(DATA EXTRACT Opens)
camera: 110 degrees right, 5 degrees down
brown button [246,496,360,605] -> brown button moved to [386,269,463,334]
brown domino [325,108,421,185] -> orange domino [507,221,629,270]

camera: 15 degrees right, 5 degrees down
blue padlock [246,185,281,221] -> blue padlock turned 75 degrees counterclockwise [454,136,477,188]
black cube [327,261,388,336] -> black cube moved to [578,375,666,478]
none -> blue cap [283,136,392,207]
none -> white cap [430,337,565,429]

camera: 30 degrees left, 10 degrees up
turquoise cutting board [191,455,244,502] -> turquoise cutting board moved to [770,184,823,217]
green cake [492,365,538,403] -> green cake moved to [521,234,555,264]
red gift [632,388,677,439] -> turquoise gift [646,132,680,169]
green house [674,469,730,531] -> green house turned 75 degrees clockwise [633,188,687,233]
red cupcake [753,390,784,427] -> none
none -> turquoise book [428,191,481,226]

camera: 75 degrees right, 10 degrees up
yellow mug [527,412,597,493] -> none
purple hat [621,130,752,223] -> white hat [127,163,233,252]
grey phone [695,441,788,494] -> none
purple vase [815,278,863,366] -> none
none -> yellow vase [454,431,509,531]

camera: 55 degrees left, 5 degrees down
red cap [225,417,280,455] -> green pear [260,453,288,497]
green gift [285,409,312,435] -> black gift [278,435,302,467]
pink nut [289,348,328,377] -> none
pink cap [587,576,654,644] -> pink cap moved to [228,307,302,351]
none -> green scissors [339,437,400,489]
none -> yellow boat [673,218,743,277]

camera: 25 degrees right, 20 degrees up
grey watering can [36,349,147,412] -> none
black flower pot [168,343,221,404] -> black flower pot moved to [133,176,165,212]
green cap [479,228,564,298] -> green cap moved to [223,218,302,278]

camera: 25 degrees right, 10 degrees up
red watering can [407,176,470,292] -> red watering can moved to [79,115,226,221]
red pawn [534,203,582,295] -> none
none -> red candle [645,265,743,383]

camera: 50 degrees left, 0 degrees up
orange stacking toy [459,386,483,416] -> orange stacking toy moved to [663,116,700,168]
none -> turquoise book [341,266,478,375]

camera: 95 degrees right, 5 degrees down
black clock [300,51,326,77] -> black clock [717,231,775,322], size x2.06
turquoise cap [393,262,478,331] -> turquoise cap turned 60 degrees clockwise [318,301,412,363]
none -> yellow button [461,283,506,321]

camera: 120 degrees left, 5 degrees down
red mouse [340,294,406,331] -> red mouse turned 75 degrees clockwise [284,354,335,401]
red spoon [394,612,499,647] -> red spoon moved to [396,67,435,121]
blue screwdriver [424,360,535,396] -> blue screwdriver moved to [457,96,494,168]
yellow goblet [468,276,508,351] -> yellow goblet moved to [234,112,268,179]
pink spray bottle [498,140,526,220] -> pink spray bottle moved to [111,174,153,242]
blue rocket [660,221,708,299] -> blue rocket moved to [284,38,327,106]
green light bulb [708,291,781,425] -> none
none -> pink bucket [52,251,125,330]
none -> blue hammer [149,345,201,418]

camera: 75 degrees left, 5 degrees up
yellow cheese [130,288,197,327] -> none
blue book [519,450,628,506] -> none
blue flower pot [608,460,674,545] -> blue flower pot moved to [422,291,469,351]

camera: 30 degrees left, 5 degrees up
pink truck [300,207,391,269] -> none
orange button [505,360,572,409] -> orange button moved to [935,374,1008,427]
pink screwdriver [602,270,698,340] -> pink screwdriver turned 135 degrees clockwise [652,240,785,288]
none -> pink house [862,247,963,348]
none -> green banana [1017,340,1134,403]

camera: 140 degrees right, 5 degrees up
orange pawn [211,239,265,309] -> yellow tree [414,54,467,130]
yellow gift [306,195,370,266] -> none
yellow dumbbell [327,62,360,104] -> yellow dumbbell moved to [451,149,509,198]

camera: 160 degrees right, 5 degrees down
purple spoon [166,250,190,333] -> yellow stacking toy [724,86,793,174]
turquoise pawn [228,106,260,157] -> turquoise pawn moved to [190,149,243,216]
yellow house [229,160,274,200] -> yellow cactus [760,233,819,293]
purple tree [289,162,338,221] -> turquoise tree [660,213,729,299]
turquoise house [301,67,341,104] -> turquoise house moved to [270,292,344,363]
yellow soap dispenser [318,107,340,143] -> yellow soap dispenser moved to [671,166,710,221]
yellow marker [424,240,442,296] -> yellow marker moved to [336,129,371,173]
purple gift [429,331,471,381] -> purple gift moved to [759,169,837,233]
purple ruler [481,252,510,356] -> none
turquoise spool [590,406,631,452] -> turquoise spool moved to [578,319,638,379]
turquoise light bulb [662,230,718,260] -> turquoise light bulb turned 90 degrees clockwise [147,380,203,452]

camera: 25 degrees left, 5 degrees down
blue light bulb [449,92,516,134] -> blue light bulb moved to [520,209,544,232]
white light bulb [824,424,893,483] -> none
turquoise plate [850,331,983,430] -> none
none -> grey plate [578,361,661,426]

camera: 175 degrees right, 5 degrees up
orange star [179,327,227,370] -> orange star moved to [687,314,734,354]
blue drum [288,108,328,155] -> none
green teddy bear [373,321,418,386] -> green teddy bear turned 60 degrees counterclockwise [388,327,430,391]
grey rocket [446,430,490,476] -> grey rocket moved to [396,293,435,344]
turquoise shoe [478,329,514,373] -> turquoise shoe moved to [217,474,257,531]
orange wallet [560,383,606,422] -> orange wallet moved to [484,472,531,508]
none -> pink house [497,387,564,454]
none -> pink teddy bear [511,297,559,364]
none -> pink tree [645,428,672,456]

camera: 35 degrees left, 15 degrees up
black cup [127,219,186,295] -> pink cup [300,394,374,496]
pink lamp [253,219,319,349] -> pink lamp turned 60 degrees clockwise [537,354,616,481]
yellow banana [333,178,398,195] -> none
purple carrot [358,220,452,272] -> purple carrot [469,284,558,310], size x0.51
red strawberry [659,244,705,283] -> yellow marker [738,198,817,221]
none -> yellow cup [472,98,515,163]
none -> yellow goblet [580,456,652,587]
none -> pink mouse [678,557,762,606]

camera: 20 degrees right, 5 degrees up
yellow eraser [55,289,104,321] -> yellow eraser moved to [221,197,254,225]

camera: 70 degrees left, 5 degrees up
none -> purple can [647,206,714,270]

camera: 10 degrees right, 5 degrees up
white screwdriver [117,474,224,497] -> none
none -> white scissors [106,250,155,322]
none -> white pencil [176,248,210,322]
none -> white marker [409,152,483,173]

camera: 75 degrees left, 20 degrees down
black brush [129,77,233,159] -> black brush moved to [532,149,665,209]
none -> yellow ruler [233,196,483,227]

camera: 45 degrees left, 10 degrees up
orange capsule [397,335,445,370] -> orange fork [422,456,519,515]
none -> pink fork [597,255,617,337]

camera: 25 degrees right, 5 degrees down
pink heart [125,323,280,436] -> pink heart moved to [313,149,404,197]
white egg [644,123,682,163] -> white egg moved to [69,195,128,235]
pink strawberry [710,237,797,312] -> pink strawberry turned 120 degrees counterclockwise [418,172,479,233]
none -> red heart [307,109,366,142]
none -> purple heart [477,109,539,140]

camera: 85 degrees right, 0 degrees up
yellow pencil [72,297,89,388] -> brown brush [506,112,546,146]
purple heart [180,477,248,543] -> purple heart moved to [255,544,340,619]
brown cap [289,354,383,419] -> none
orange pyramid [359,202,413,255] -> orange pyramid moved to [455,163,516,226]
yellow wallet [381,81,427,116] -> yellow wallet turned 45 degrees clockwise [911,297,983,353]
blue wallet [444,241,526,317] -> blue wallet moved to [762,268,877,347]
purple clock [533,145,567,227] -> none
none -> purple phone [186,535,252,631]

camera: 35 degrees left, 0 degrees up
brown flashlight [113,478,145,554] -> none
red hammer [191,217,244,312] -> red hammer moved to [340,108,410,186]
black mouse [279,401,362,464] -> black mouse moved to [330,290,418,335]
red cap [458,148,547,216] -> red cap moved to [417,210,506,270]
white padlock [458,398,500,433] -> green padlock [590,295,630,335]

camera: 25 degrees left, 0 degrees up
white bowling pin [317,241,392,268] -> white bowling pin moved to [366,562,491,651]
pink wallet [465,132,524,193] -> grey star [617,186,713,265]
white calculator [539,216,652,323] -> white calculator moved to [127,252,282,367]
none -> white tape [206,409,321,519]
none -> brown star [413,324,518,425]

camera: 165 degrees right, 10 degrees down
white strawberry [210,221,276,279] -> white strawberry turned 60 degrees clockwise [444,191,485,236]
(DATA EXTRACT Closes)
**ACTION ITEM:**
Give the lines of the material above again, exactly, from its first line through the line that contains "black cube [327,261,388,336]" and no further.

**TASK ANSWER:**
camera: 110 degrees right, 5 degrees down
brown button [246,496,360,605] -> brown button moved to [386,269,463,334]
brown domino [325,108,421,185] -> orange domino [507,221,629,270]

camera: 15 degrees right, 5 degrees down
blue padlock [246,185,281,221] -> blue padlock turned 75 degrees counterclockwise [454,136,477,188]
black cube [327,261,388,336] -> black cube moved to [578,375,666,478]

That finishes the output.